- [How to complete this task]
Copy all lines containing the string "NMOS" from the records below.

___ Data for review ___

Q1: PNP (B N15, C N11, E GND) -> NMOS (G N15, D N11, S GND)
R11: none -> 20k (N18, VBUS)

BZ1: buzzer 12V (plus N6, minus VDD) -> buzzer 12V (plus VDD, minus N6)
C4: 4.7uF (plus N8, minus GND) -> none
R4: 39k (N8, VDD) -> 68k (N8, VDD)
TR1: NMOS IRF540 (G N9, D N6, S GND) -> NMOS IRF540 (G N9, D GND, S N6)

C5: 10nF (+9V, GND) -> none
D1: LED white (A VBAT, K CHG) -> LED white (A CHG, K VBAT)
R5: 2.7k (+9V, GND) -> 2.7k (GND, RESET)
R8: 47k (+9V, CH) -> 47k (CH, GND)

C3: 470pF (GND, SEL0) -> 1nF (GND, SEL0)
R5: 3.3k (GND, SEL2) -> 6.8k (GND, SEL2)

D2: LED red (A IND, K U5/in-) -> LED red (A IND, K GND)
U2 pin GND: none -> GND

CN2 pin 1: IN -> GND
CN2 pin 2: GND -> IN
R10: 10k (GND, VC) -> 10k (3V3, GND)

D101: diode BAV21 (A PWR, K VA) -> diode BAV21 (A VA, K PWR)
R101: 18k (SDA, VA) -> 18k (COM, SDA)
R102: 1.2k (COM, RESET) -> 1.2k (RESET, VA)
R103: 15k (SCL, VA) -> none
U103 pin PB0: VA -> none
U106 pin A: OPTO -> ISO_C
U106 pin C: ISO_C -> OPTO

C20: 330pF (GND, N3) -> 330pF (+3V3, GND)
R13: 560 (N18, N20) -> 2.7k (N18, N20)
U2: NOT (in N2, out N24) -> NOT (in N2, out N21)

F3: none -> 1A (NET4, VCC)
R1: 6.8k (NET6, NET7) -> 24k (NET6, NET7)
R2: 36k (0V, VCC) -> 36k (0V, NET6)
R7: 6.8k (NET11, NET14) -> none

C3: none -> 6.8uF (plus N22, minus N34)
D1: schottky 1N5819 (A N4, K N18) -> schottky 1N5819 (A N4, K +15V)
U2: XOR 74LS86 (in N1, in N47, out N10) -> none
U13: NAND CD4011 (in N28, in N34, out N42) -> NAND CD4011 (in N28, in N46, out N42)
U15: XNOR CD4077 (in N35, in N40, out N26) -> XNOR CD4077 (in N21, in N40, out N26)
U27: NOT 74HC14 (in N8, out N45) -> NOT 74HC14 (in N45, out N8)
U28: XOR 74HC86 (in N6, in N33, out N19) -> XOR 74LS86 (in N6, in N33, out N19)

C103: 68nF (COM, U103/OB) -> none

___

- [Result of this exercise]
Q1: PNP (B N15, C N11, E GND) -> NMOS (G N15, D N11, S GND)
TR1: NMOS IRF540 (G N9, D N6, S GND) -> NMOS IRF540 (G N9, D GND, S N6)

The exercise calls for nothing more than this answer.